◆ Your instructions:
Please extract every line below word for word, leaving out the pictures.

◆ Supplied material:
Content starts

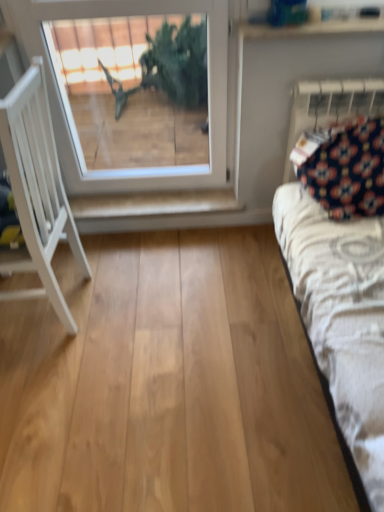
I want to click on vacant space underneath white wood chair at left (from a real-world perspective), so click(43, 300).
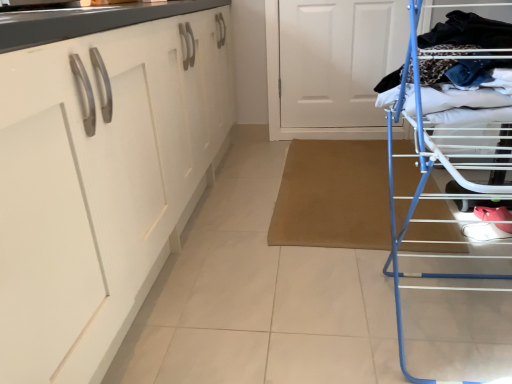
The height and width of the screenshot is (384, 512). What are the coordinates of `unoccupied area behind blue metal drying rack at right` in the screenshot? It's located at (336, 221).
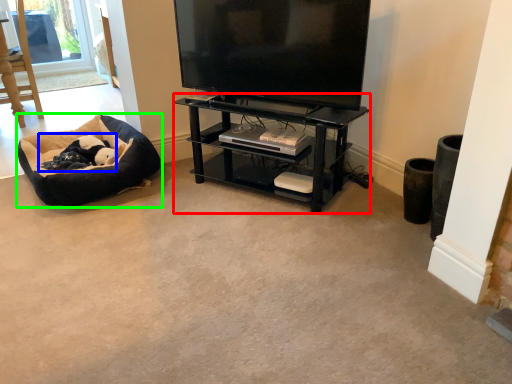
Question: Based on their relative distances, which object is farther from shelf (highlighted by a red box)? Choose from animal (highlighted by a blue box) and dog bed (highlighted by a green box).

Choices:
 (A) animal
 (B) dog bed

Answer: (A)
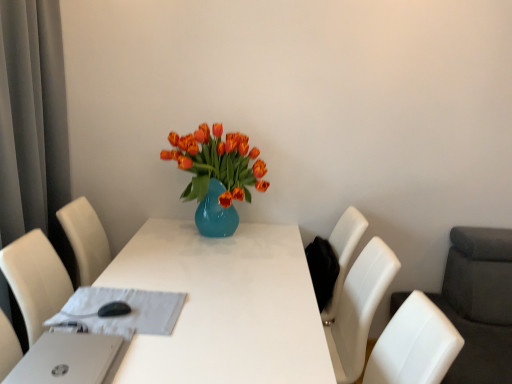
Consider the image. In order to face white fabric at center, should I rotate leftwards or rightwards?

Turn left approximately 17.439 degrees to face it.

Locate an element on the screen. This screenshot has height=384, width=512. gray fabric curtain at left is located at coordinates (33, 124).

The image size is (512, 384). I want to click on white glossy table at center, so click(x=223, y=307).

The height and width of the screenshot is (384, 512). I want to click on white fabric at center, so click(x=124, y=314).

From the image's perspective, is gray fabric curtain at left positioned above or below matte blue vase at center?

gray fabric curtain at left is situated higher than matte blue vase at center in the image.

Is gray fabric curtain at left positioned beyond the bounds of matte blue vase at center?

Yes.

From a real-world perspective, is gray fabric curtain at left physically located above or below matte blue vase at center?

gray fabric curtain at left is situated higher than matte blue vase at center in the real world.

From the image's perspective, which object appears higher, white plastic laptop at lower left or white fabric at center?

white fabric at center is shown above in the image.

Which is correct: white plastic laptop at lower left is inside white fabric at center, or outside of it?

white plastic laptop at lower left is outside white fabric at center.

Are white plastic laptop at lower left and white fabric at center making contact?

No, white plastic laptop at lower left is not beside white fabric at center.

The width and height of the screenshot is (512, 384). I want to click on computer on the left of white fabric at center, so point(66,359).

Where is `cloth lying above the white glossy table at center (from the image's perspective)`? The height and width of the screenshot is (384, 512). cloth lying above the white glossy table at center (from the image's perspective) is located at coordinates (124, 314).

Visually, is white glossy table at center positioned to the left or to the right of white fabric at center?

Based on their positions, white glossy table at center is located to the right of white fabric at center.

Which object is thinner, white glossy table at center or white fabric at center?

white fabric at center is thinner.

Consider the image. Is white glossy table at center looking in the opposite direction of white fabric at center?

No, white fabric at center is not at the back of white glossy table at center.

Based on the photo, are white fabric at center and matte blue vase at center beside each other?

No, white fabric at center is not with matte blue vase at center.

Is point (173, 297) closer to camera compared to point (218, 133)?

Yes, it is.

Between white fabric at center and matte blue vase at center, which one has smaller size?

With smaller size is white fabric at center.

Consider the image. Based on their positions, is white plastic laptop at lower left located to the left or right of white glossy table at center?

Based on their positions, white plastic laptop at lower left is located to the left of white glossy table at center.

Is white plastic laptop at lower left positioned far away from white glossy table at center?

No, white plastic laptop at lower left is in close proximity to white glossy table at center.

Is white plastic laptop at lower left not within white glossy table at center?

No, white plastic laptop at lower left is inside or overlapping with white glossy table at center.

Between white plastic laptop at lower left and white glossy table at center, which one is positioned in front?

white plastic laptop at lower left.

Does point (167, 309) come farther from viewer compared to point (77, 365)?

That is True.

Does white fabric at center have a greater height compared to white plastic laptop at lower left?

No, white fabric at center is not taller than white plastic laptop at lower left.

From a real-world perspective, does white fabric at center sit lower than white plastic laptop at lower left?

Correct, in the physical world, white fabric at center is lower than white plastic laptop at lower left.

Is the depth of white fabric at center less than that of white plastic laptop at lower left?

That is False.

Is white fabric at center far from gray fabric curtain at left?

No, white fabric at center is not far from gray fabric curtain at left.

Based on the photo, which object is wider, white fabric at center or gray fabric curtain at left?

white fabric at center is wider.

Do you think white fabric at center is within gray fabric curtain at left, or outside of it?

The correct answer is: outside.

Is white fabric at center to the left of gray fabric curtain at left from the viewer's perspective?

No.

Find the location of `flower that appears below the gray fabric curtain at left (from the image's perspective)`. flower that appears below the gray fabric curtain at left (from the image's perspective) is located at coordinates (217, 163).

Where is `computer in front of the white fabric at center`? computer in front of the white fabric at center is located at coordinates (66, 359).

Considering their positions, is matte blue vase at center positioned closer to white fabric at center than white glossy table at center?

Among the two, white glossy table at center is located nearer to white fabric at center.

From the picture: Estimate the real-world distances between objects in this image. Which object is further from gray fabric curtain at left, white glossy table at center or matte blue vase at center?

white glossy table at center is further to gray fabric curtain at left.

Estimate the real-world distances between objects in this image. Which object is further from white plastic laptop at lower left, white glossy table at center or white fabric at center?

Among the two, white glossy table at center is located further to white plastic laptop at lower left.

Estimate the real-world distances between objects in this image. Which object is further from matte blue vase at center, gray fabric curtain at left or white glossy table at center?

gray fabric curtain at left is further to matte blue vase at center.

Based on their spatial positions, is white fabric at center or white glossy table at center closer to white plastic laptop at lower left?

The object closer to white plastic laptop at lower left is white fabric at center.

When comparing their distances from white glossy table at center, does matte blue vase at center or white plastic laptop at lower left seem further?

white plastic laptop at lower left is positioned further to the anchor white glossy table at center.

From the image, which object appears to be nearer to white fabric at center, white glossy table at center or white plastic laptop at lower left?

white plastic laptop at lower left is closer to white fabric at center.

Looking at the image, which one is located closer to matte blue vase at center, white plastic laptop at lower left or white glossy table at center?

Based on the image, white glossy table at center appears to be nearer to matte blue vase at center.

The image size is (512, 384). Identify the location of cloth that lies between gray fabric curtain at left and white plastic laptop at lower left from top to bottom. (124, 314).

Identify the location of cloth between white plastic laptop at lower left and matte blue vase at center in the front-back direction. (124, 314).

This screenshot has height=384, width=512. In order to click on cloth between gray fabric curtain at left and matte blue vase at center in this screenshot , I will do `click(124, 314)`.

Locate an element on the screen. This screenshot has height=384, width=512. cloth that lies between matte blue vase at center and white glossy table at center from top to bottom is located at coordinates (124, 314).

Content ends

◆ Reply:
I want to click on vacant space underneath white wood chair at left (from a real-world perspective), so click(43, 300).
The height and width of the screenshot is (384, 512). What are the coordinates of `unoccupied area behind blue metal drying rack at right` in the screenshot? It's located at (336, 221).
Question: Based on their relative distances, which object is farther from shelf (highlighted by a red box)? Choose from animal (highlighted by a blue box) and dog bed (highlighted by a green box).

Choices:
 (A) animal
 (B) dog bed

Answer: (A)
Consider the image. In order to face white fabric at center, should I rotate leftwards or rightwards?

Turn left approximately 17.439 degrees to face it.

Locate an element on the screen. This screenshot has height=384, width=512. gray fabric curtain at left is located at coordinates (33, 124).

The image size is (512, 384). I want to click on white glossy table at center, so click(x=223, y=307).

The height and width of the screenshot is (384, 512). I want to click on white fabric at center, so click(x=124, y=314).

From the image's perspective, is gray fabric curtain at left positioned above or below matte blue vase at center?

gray fabric curtain at left is situated higher than matte blue vase at center in the image.

Is gray fabric curtain at left positioned beyond the bounds of matte blue vase at center?

Yes.

From a real-world perspective, is gray fabric curtain at left physically located above or below matte blue vase at center?

gray fabric curtain at left is situated higher than matte blue vase at center in the real world.

From the image's perspective, which object appears higher, white plastic laptop at lower left or white fabric at center?

white fabric at center is shown above in the image.

Which is correct: white plastic laptop at lower left is inside white fabric at center, or outside of it?

white plastic laptop at lower left is outside white fabric at center.

Are white plastic laptop at lower left and white fabric at center making contact?

No, white plastic laptop at lower left is not beside white fabric at center.

The width and height of the screenshot is (512, 384). I want to click on computer on the left of white fabric at center, so point(66,359).

Where is `cloth lying above the white glossy table at center (from the image's perspective)`? The height and width of the screenshot is (384, 512). cloth lying above the white glossy table at center (from the image's perspective) is located at coordinates (124, 314).

Visually, is white glossy table at center positioned to the left or to the right of white fabric at center?

Based on their positions, white glossy table at center is located to the right of white fabric at center.

Which object is thinner, white glossy table at center or white fabric at center?

white fabric at center is thinner.

Consider the image. Is white glossy table at center looking in the opposite direction of white fabric at center?

No, white fabric at center is not at the back of white glossy table at center.

Based on the photo, are white fabric at center and matte blue vase at center beside each other?

No, white fabric at center is not with matte blue vase at center.

Is point (173, 297) closer to camera compared to point (218, 133)?

Yes, it is.

Between white fabric at center and matte blue vase at center, which one has smaller size?

With smaller size is white fabric at center.

Consider the image. Based on their positions, is white plastic laptop at lower left located to the left or right of white glossy table at center?

Based on their positions, white plastic laptop at lower left is located to the left of white glossy table at center.

Is white plastic laptop at lower left positioned far away from white glossy table at center?

No, white plastic laptop at lower left is in close proximity to white glossy table at center.

Is white plastic laptop at lower left not within white glossy table at center?

No, white plastic laptop at lower left is inside or overlapping with white glossy table at center.

Between white plastic laptop at lower left and white glossy table at center, which one is positioned in front?

white plastic laptop at lower left.

Does point (167, 309) come farther from viewer compared to point (77, 365)?

That is True.

Does white fabric at center have a greater height compared to white plastic laptop at lower left?

No, white fabric at center is not taller than white plastic laptop at lower left.

From a real-world perspective, does white fabric at center sit lower than white plastic laptop at lower left?

Correct, in the physical world, white fabric at center is lower than white plastic laptop at lower left.

Is the depth of white fabric at center less than that of white plastic laptop at lower left?

That is False.

Is white fabric at center far from gray fabric curtain at left?

No, white fabric at center is not far from gray fabric curtain at left.

Based on the photo, which object is wider, white fabric at center or gray fabric curtain at left?

white fabric at center is wider.

Do you think white fabric at center is within gray fabric curtain at left, or outside of it?

The correct answer is: outside.

Is white fabric at center to the left of gray fabric curtain at left from the viewer's perspective?

No.

Find the location of `flower that appears below the gray fabric curtain at left (from the image's perspective)`. flower that appears below the gray fabric curtain at left (from the image's perspective) is located at coordinates (217, 163).

Where is `computer in front of the white fabric at center`? computer in front of the white fabric at center is located at coordinates (66, 359).

Considering their positions, is matte blue vase at center positioned closer to white fabric at center than white glossy table at center?

Among the two, white glossy table at center is located nearer to white fabric at center.

From the picture: Estimate the real-world distances between objects in this image. Which object is further from gray fabric curtain at left, white glossy table at center or matte blue vase at center?

white glossy table at center is further to gray fabric curtain at left.

Estimate the real-world distances between objects in this image. Which object is further from white plastic laptop at lower left, white glossy table at center or white fabric at center?

Among the two, white glossy table at center is located further to white plastic laptop at lower left.

Estimate the real-world distances between objects in this image. Which object is further from matte blue vase at center, gray fabric curtain at left or white glossy table at center?

gray fabric curtain at left is further to matte blue vase at center.

Based on their spatial positions, is white fabric at center or white glossy table at center closer to white plastic laptop at lower left?

The object closer to white plastic laptop at lower left is white fabric at center.

When comparing their distances from white glossy table at center, does matte blue vase at center or white plastic laptop at lower left seem further?

white plastic laptop at lower left is positioned further to the anchor white glossy table at center.

From the image, which object appears to be nearer to white fabric at center, white glossy table at center or white plastic laptop at lower left?

white plastic laptop at lower left is closer to white fabric at center.

Looking at the image, which one is located closer to matte blue vase at center, white plastic laptop at lower left or white glossy table at center?

Based on the image, white glossy table at center appears to be nearer to matte blue vase at center.

The image size is (512, 384). Identify the location of cloth that lies between gray fabric curtain at left and white plastic laptop at lower left from top to bottom. (124, 314).

Identify the location of cloth between white plastic laptop at lower left and matte blue vase at center in the front-back direction. (124, 314).

This screenshot has height=384, width=512. In order to click on cloth between gray fabric curtain at left and matte blue vase at center in this screenshot , I will do `click(124, 314)`.

Locate an element on the screen. This screenshot has height=384, width=512. cloth that lies between matte blue vase at center and white glossy table at center from top to bottom is located at coordinates (124, 314).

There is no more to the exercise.